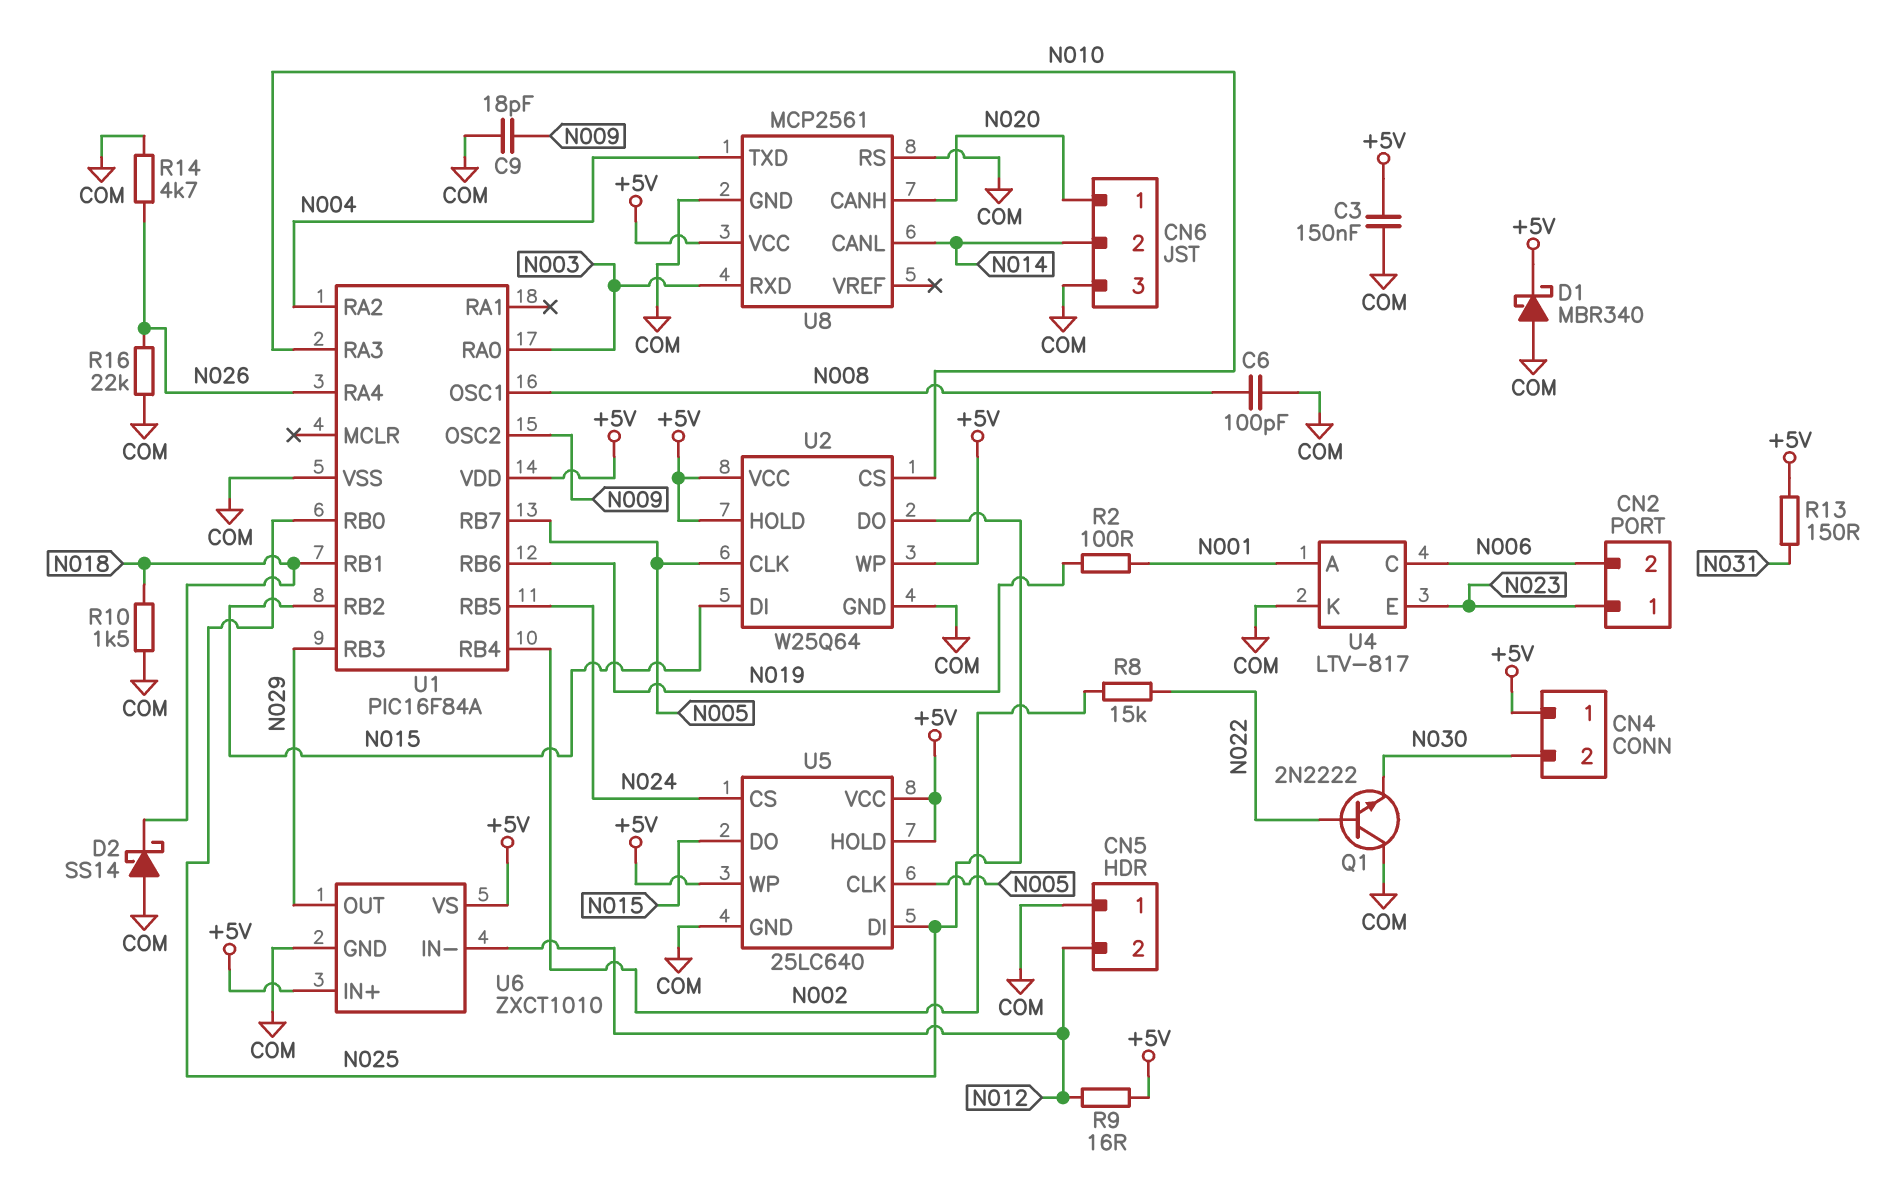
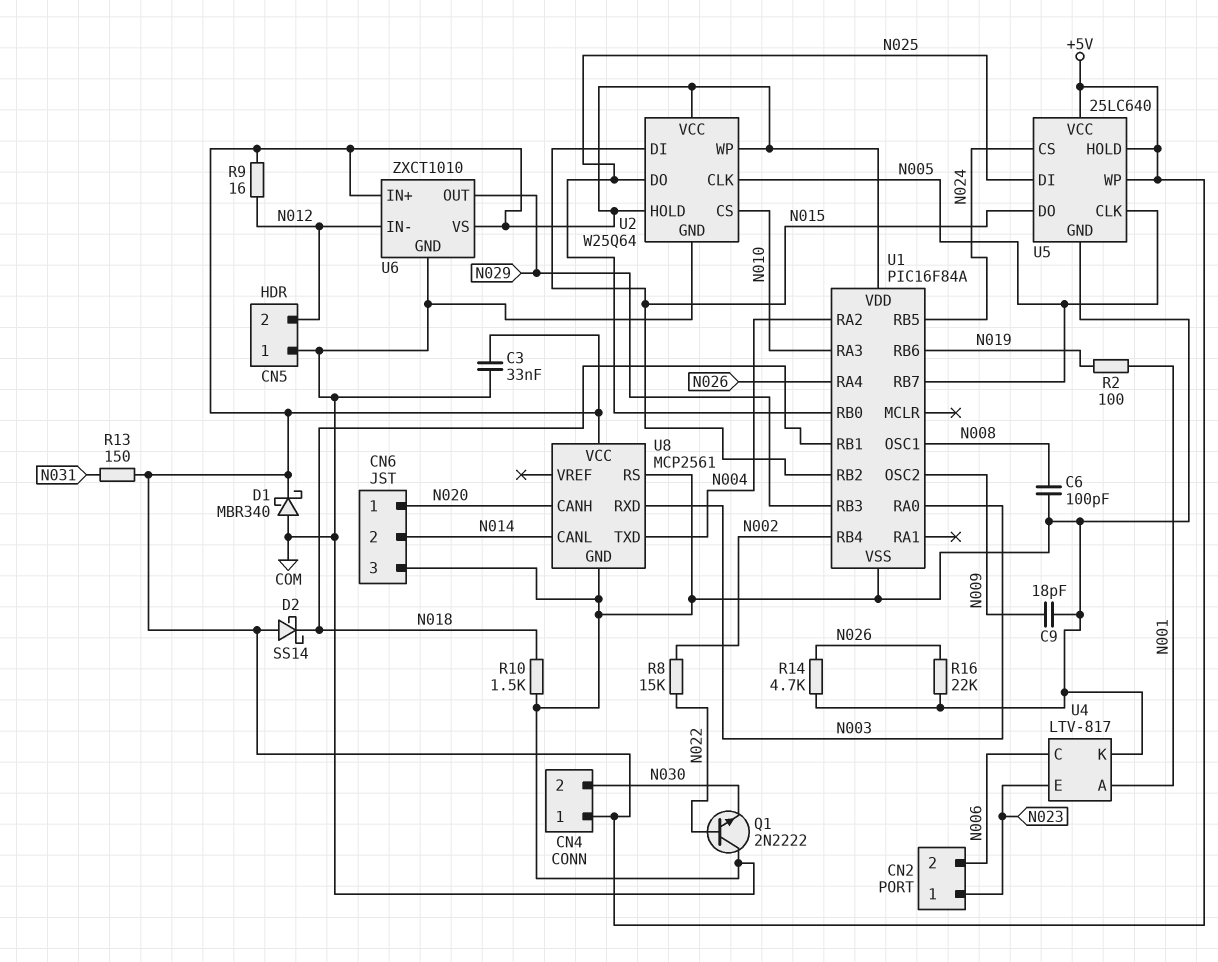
C3: 150nF (+5V, COM) -> 33nF (+5V, COM)
D2: schottky SS14 (A COM, K N018) -> schottky SS14 (A +5V, K N018)

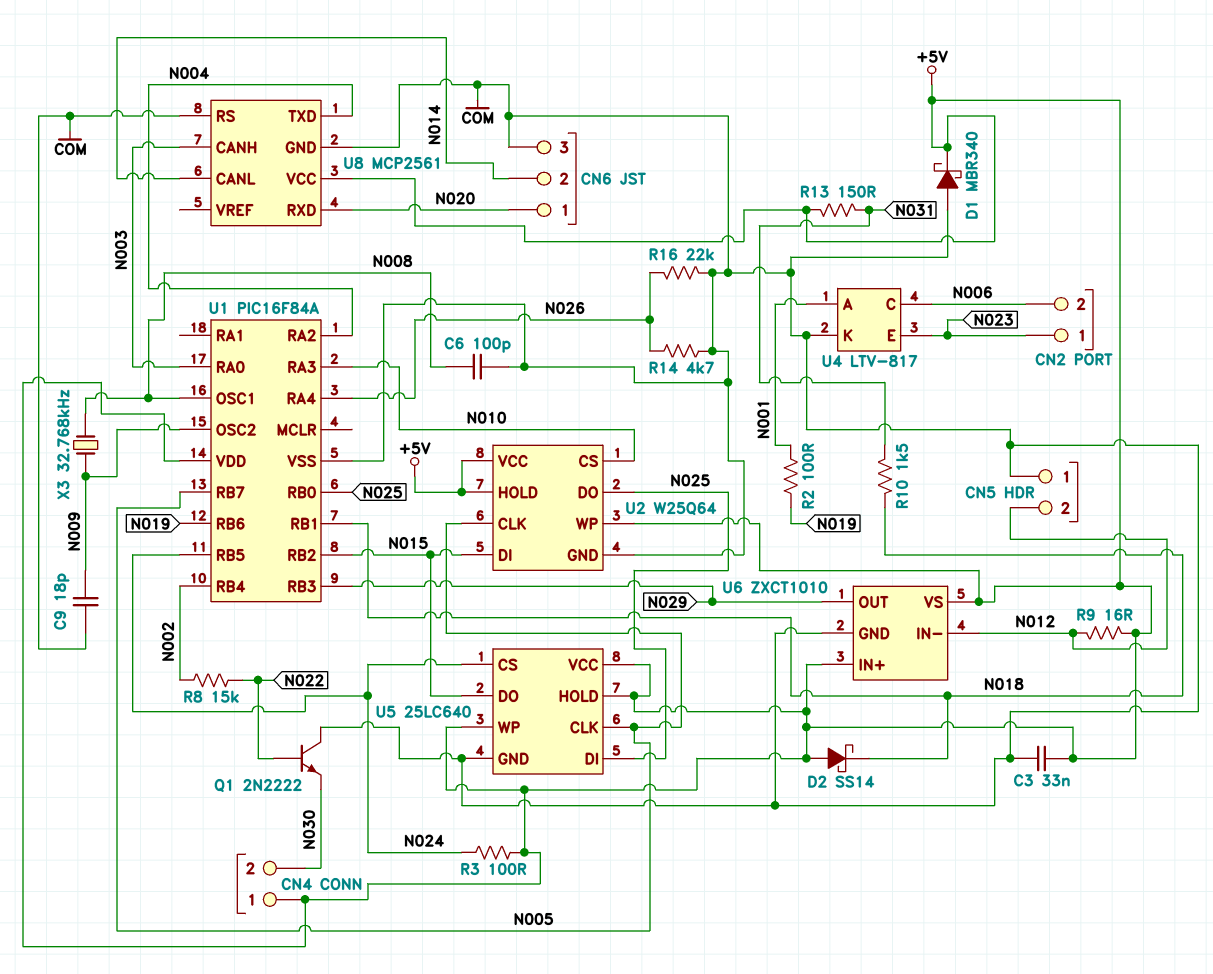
R3: none -> 100 (+5V, N024)
R10: 1.5k (COM, N018) -> 1.5k (N018, N031)
U8 pin CANH: N020 -> N003
U8 pin RXD: N003 -> N020
X3: none -> 32.768kHz (N008, N009)

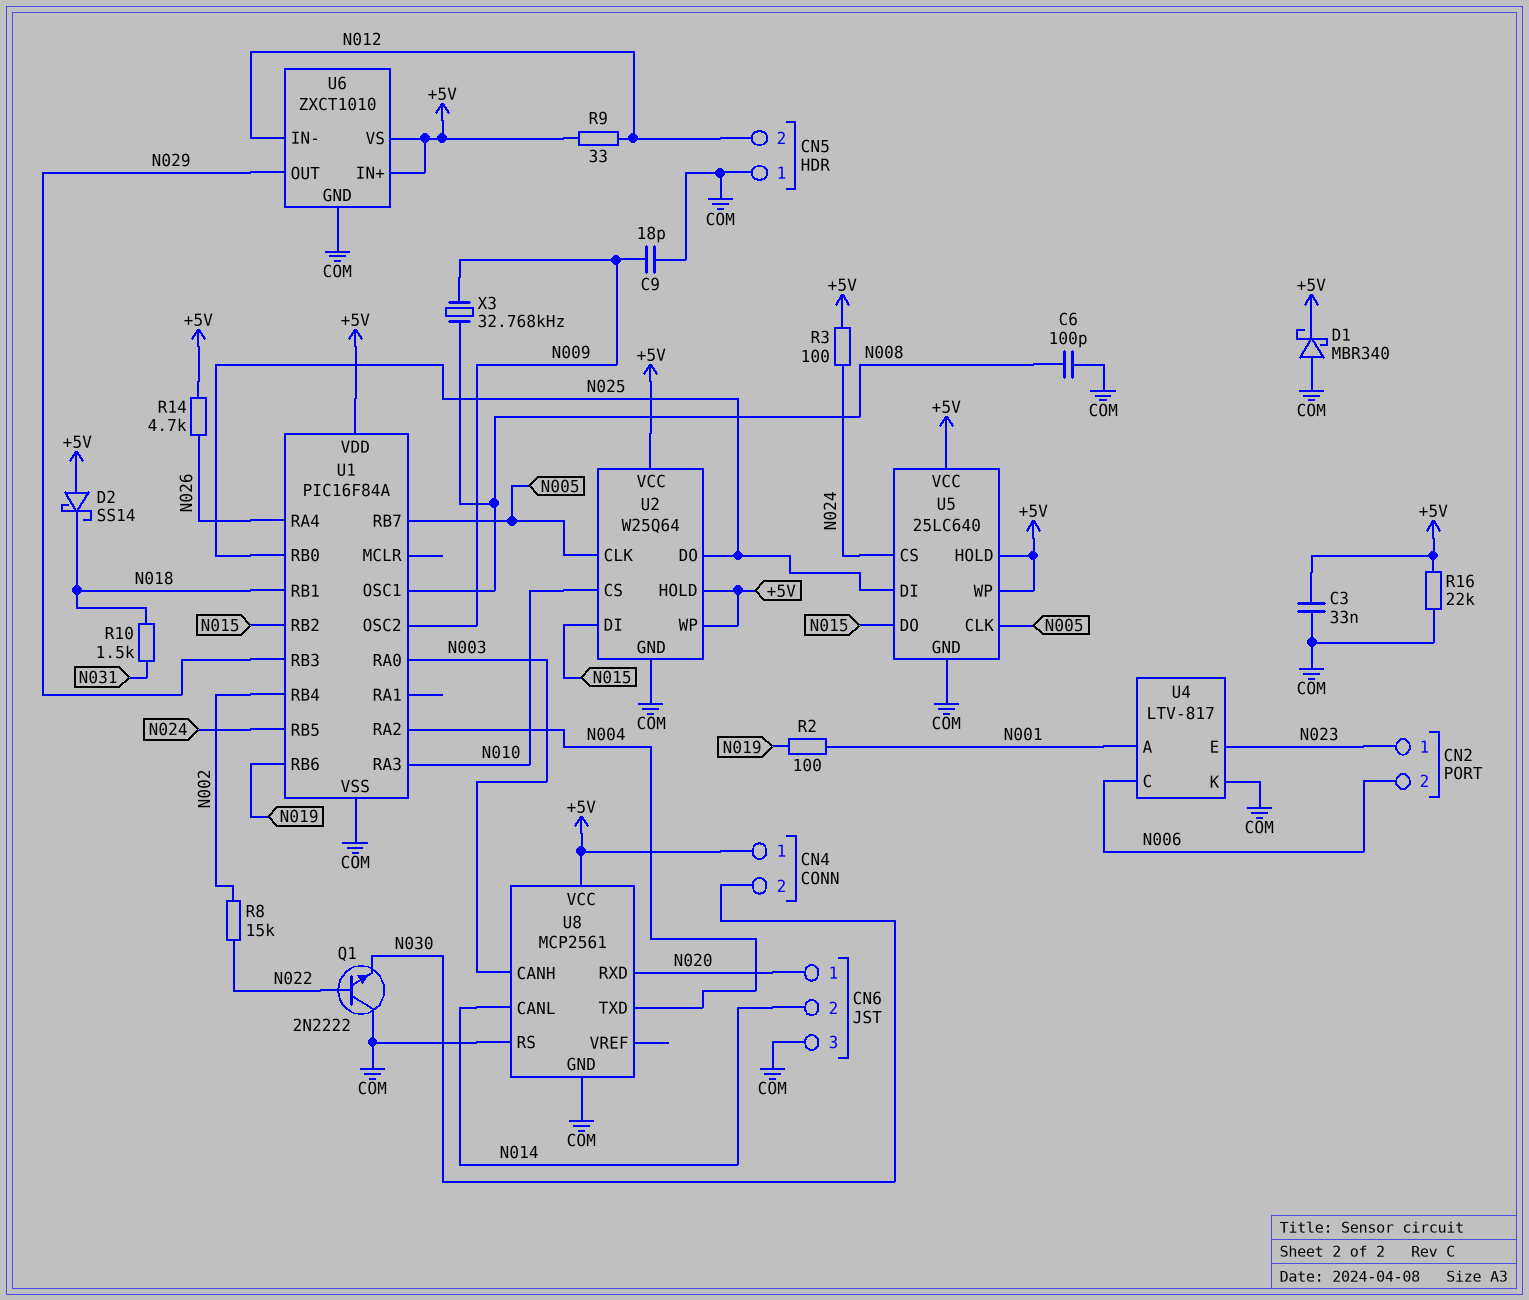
R9: 16 (+5V, N012) -> 33 (+5V, N012)
R13: 150 (+5V, N031) -> none
R14: 4.7k (COM, N026) -> 4.7k (+5V, N026)
R16: 22k (COM, N026) -> 22k (+5V, COM)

· · · · · · ·

## What you need to do
Return every line of the listing exactly, leaving its pictures behind.

## Expected answer
C3: 150nF (+5V, COM) -> 33nF (+5V, COM)
D2: schottky SS14 (A COM, K N018) -> schottky SS14 (A +5V, K N018)

R3: none -> 100 (+5V, N024)
R10: 1.5k (COM, N018) -> 1.5k (N018, N031)
U8 pin CANH: N020 -> N003
U8 pin RXD: N003 -> N020
X3: none -> 32.768kHz (N008, N009)

R9: 16 (+5V, N012) -> 33 (+5V, N012)
R13: 150 (+5V, N031) -> none
R14: 4.7k (COM, N026) -> 4.7k (+5V, N026)
R16: 22k (COM, N026) -> 22k (+5V, COM)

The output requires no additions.